Segment Open
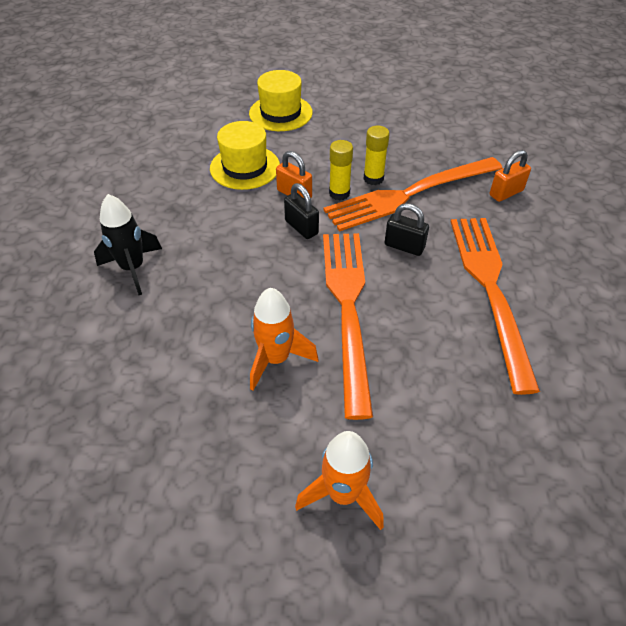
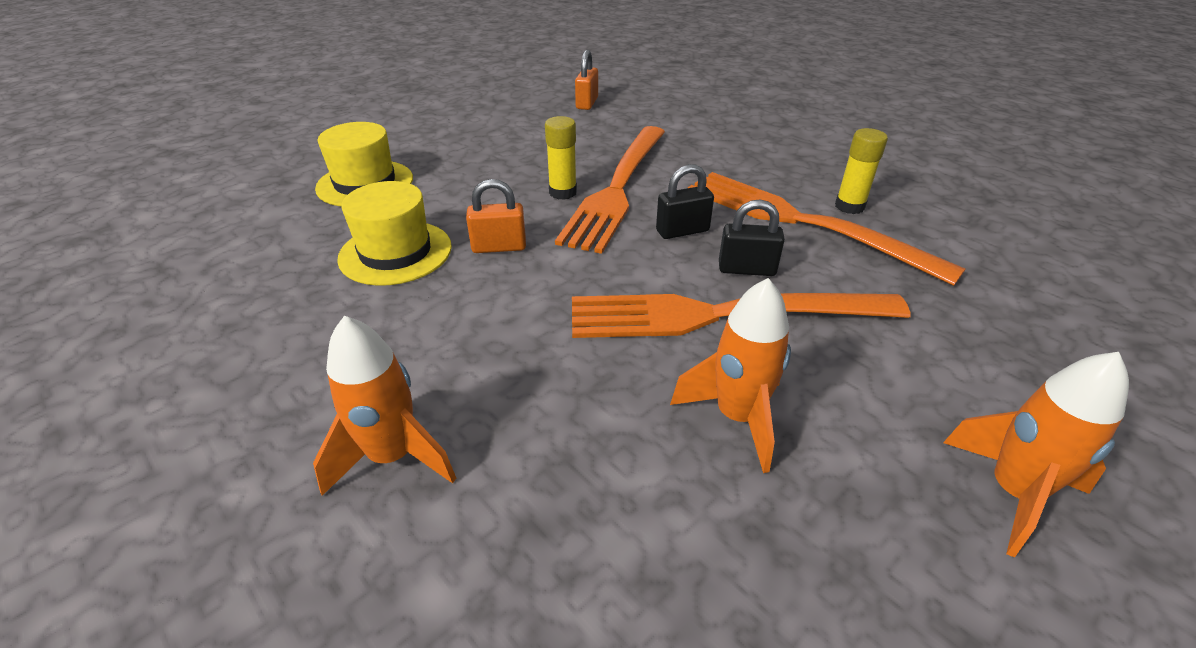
camera: 45 degrees left, 10 degrees down
(133, 268) = (393, 456): black rocket -> orange rocket
(301, 227) = (556, 272): black padlock -> black padlock (746, 269)
(339, 193) = (548, 221): yellow glue stick -> yellow glue stick (849, 206)
(348, 308) = (721, 314): orange fork -> orange fork turned 45 degrees counterclockwise
(506, 193) = (694, 148): orange padlock -> orange padlock (587, 103)

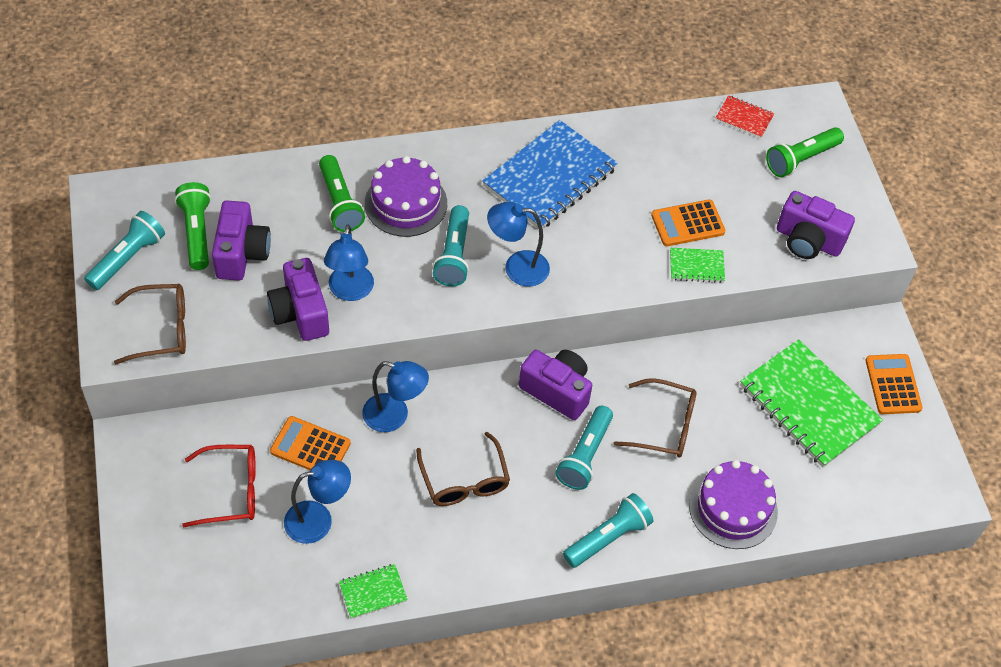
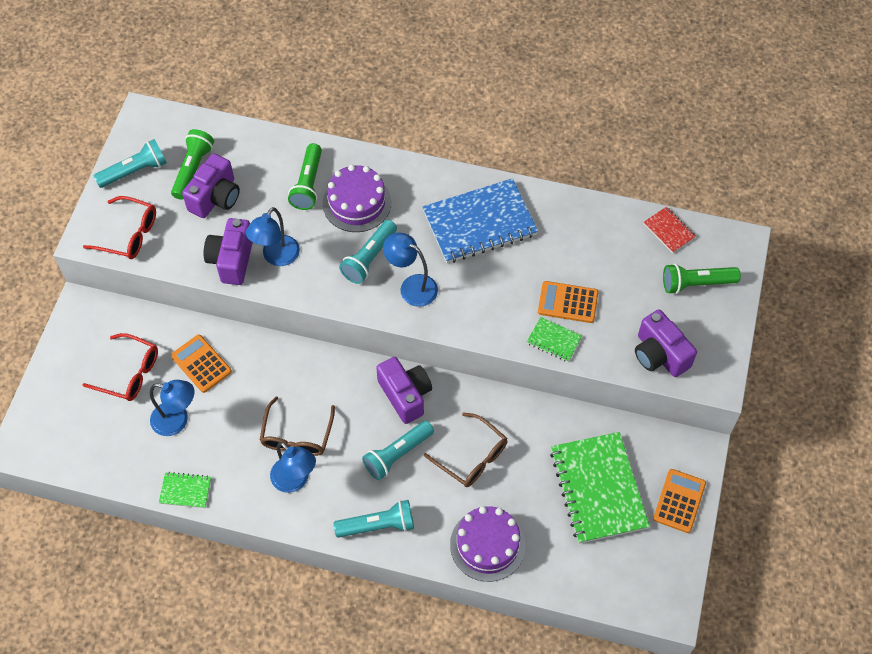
camera: 30 degrees right, 5 degrees up
(160, 329) = (128, 234): brown glasses -> red glasses
(394, 416) = (274, 365): blue lamp -> blue lamp (295, 481)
Segment Closed
> _Directions for this task_:
Return exactly the lines running from the line with "(339, 193) = (548, 221): yellow" through the final line of the listing. Leave the pictures out.

> _The answer_:
(339, 193) = (548, 221): yellow glue stick -> yellow glue stick (849, 206)
(348, 308) = (721, 314): orange fork -> orange fork turned 45 degrees counterclockwise
(506, 193) = (694, 148): orange padlock -> orange padlock (587, 103)

camera: 30 degrees right, 5 degrees up
(160, 329) = (128, 234): brown glasses -> red glasses
(394, 416) = (274, 365): blue lamp -> blue lamp (295, 481)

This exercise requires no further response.